● **What you have to do**
Below is a block of entries, which should be copied verbatim apart from the pictures.

── Given data ──

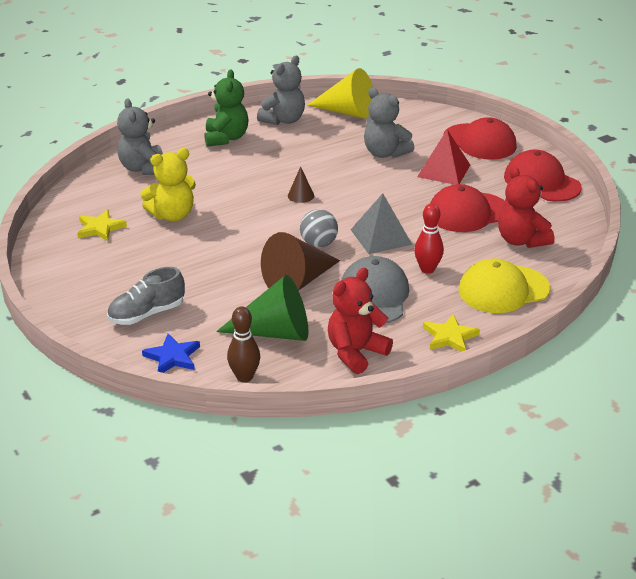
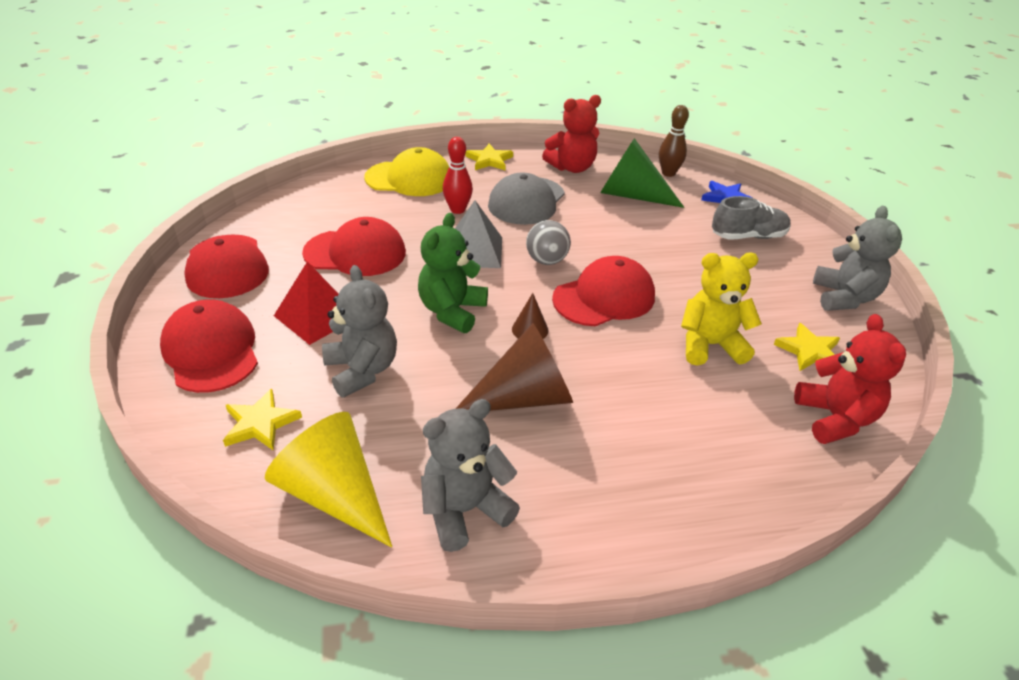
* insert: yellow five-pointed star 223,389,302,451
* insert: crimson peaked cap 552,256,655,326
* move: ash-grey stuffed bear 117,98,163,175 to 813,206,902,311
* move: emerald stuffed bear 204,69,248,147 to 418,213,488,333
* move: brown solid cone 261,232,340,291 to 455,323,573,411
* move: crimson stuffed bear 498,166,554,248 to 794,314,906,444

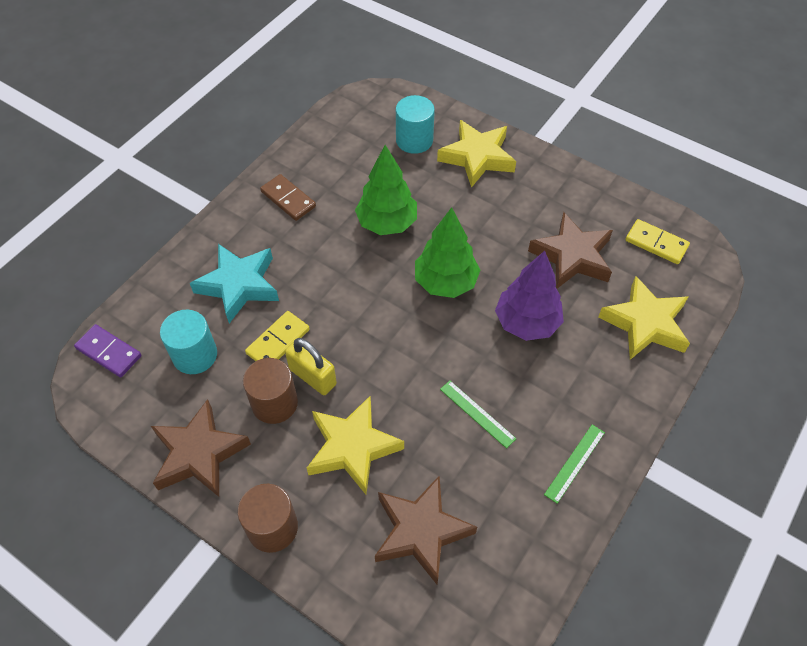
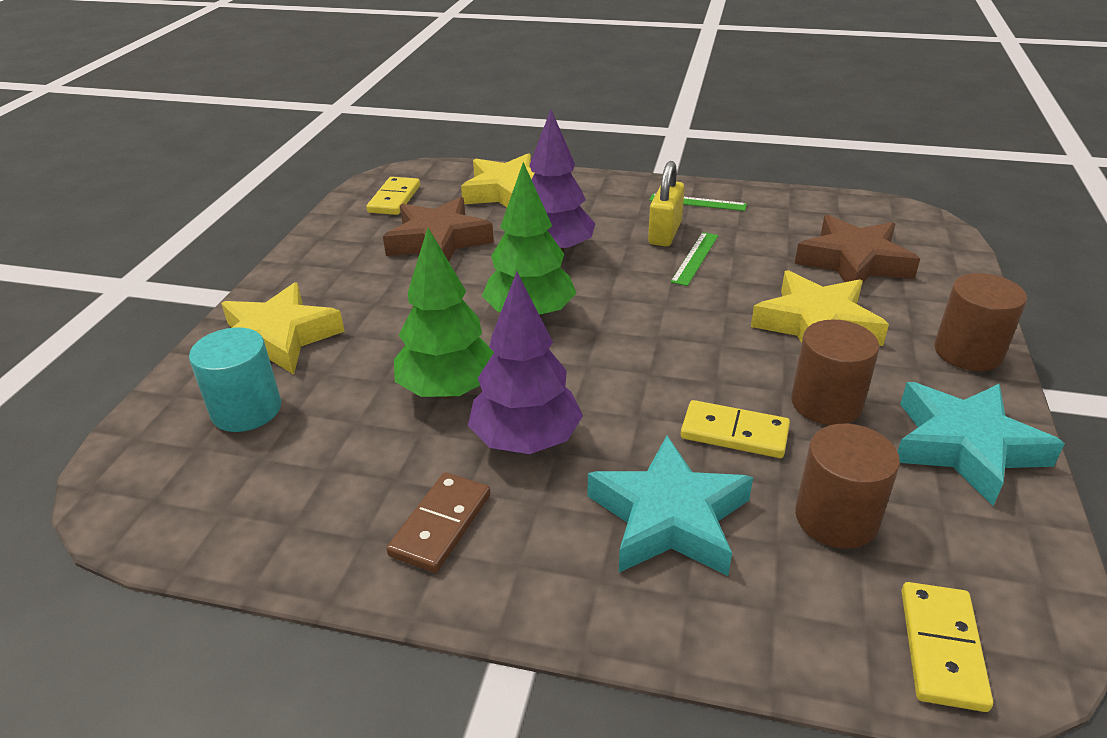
* insert: purple toy tree 468,272,583,454
* move: yellow small lock 285,338,337,395 to 648,161,685,246
* recolor: purple domino tile 74,324,142,377 to yellow domino tile 902,582,993,712
* recolor: brown five-pointed star 151,399,251,497 to aqua five-pointed star 897,382,1065,506
* recolor: aqua cylinder 160,310,217,374 to brown cylinder 795,424,900,549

───

● **Written reply**
* insert: yellow five-pointed star 223,389,302,451
* insert: crimson peaked cap 552,256,655,326
* move: ash-grey stuffed bear 117,98,163,175 to 813,206,902,311
* move: emerald stuffed bear 204,69,248,147 to 418,213,488,333
* move: brown solid cone 261,232,340,291 to 455,323,573,411
* move: crimson stuffed bear 498,166,554,248 to 794,314,906,444

* insert: purple toy tree 468,272,583,454
* move: yellow small lock 285,338,337,395 to 648,161,685,246
* recolor: purple domino tile 74,324,142,377 to yellow domino tile 902,582,993,712
* recolor: brown five-pointed star 151,399,251,497 to aqua five-pointed star 897,382,1065,506
* recolor: aqua cylinder 160,310,217,374 to brown cylinder 795,424,900,549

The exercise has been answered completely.